→ TASK DETAILS
One line in the listing below contains "gray cross: moved". Repeat that line and each line after it exactly, ending with the last one.

====== AVAILABLE RECORDS

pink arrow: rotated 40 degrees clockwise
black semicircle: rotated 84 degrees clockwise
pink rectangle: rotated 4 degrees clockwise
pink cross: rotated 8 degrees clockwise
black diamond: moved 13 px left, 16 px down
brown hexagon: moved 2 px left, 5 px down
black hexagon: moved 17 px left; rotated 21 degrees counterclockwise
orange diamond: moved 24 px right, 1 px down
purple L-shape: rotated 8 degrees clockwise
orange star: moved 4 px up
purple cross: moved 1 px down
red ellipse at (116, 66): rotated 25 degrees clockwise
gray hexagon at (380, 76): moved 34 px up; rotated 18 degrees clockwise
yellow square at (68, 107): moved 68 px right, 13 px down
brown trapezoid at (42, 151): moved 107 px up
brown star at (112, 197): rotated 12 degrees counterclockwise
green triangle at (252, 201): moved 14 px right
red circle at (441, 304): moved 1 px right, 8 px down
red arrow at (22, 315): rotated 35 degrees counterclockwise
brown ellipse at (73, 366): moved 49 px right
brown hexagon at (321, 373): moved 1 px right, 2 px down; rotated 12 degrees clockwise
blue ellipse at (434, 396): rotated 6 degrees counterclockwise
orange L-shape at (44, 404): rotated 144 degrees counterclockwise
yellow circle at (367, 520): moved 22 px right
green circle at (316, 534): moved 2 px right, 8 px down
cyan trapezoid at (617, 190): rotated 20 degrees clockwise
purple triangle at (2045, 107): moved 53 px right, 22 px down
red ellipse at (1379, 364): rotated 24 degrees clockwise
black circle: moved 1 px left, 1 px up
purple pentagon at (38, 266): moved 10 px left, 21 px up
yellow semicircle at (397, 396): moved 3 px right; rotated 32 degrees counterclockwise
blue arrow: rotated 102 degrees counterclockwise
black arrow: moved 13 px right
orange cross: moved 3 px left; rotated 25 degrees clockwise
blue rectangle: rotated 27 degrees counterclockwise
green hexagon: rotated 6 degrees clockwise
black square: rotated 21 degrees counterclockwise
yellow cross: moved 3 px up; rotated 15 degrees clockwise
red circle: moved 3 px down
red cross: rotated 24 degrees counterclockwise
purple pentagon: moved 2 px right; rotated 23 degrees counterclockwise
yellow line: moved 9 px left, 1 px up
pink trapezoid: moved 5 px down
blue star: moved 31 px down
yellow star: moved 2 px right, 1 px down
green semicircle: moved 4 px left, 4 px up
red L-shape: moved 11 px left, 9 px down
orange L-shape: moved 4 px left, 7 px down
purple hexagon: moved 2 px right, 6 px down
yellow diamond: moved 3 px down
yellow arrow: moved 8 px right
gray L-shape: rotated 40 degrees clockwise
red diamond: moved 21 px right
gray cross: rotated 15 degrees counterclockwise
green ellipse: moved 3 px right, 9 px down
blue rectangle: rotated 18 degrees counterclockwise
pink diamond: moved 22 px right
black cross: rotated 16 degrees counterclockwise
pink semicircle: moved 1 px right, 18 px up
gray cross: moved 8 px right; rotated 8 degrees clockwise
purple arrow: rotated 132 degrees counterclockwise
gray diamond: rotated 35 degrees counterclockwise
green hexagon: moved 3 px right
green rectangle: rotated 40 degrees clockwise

============

→ ANSWER TO THIS TASK
gray cross: moved 8 px right; rotated 8 degrees clockwise
purple arrow: rotated 132 degrees counterclockwise
gray diamond: rotated 35 degrees counterclockwise
green hexagon: moved 3 px right
green rectangle: rotated 40 degrees clockwise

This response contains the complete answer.